# EXERCISE REQUIREMENTS
Return the lines of the data below in which the string "white" occurs.

# INFORMATION PROVIDED
* * *

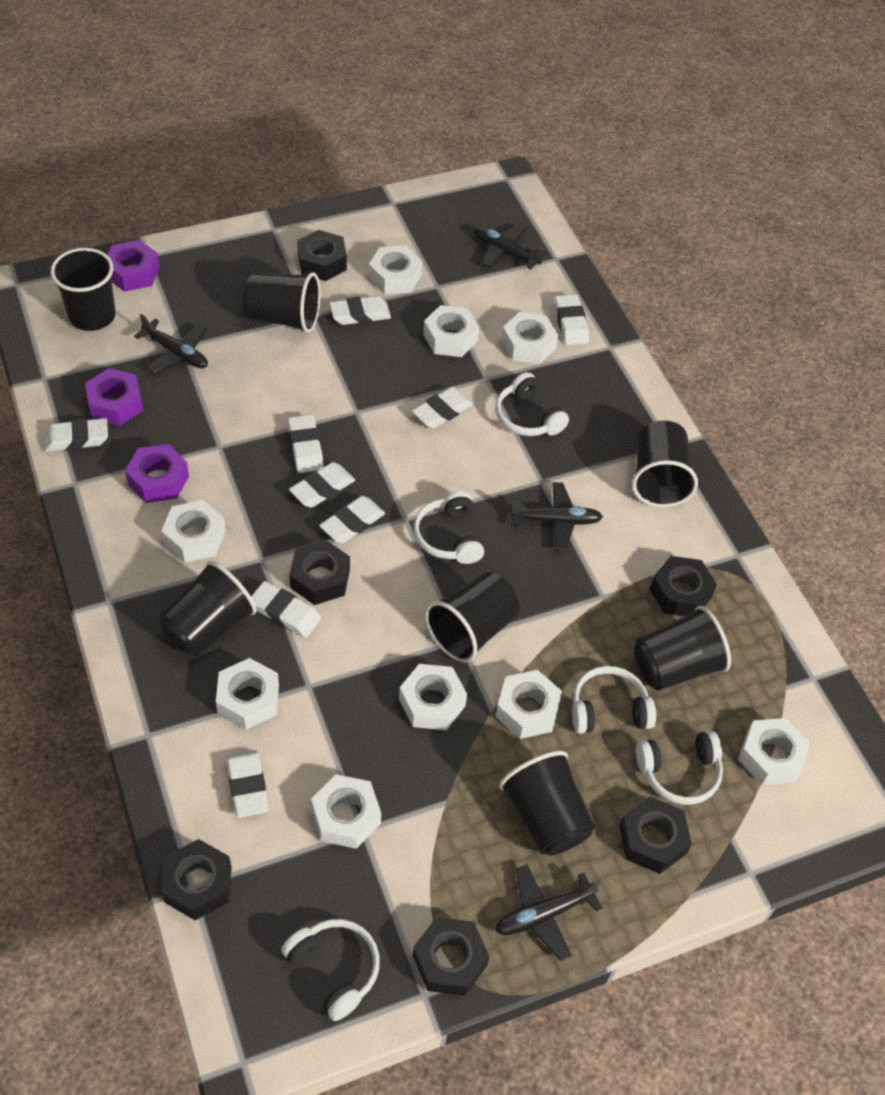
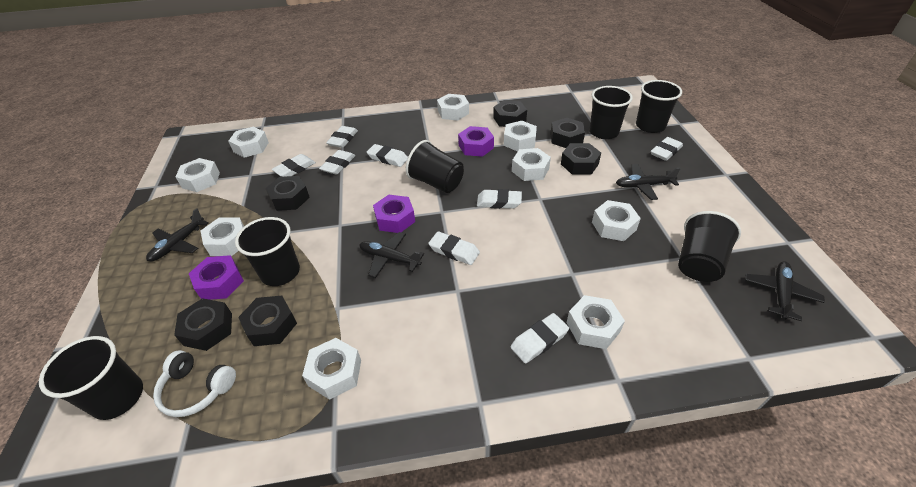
black cup: 7 -> 6
white eraser: 9 -> 8
white headphones: 5 -> 1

* * *

# WRITTEN SOLUTION
white eraser: 9 -> 8
white headphones: 5 -> 1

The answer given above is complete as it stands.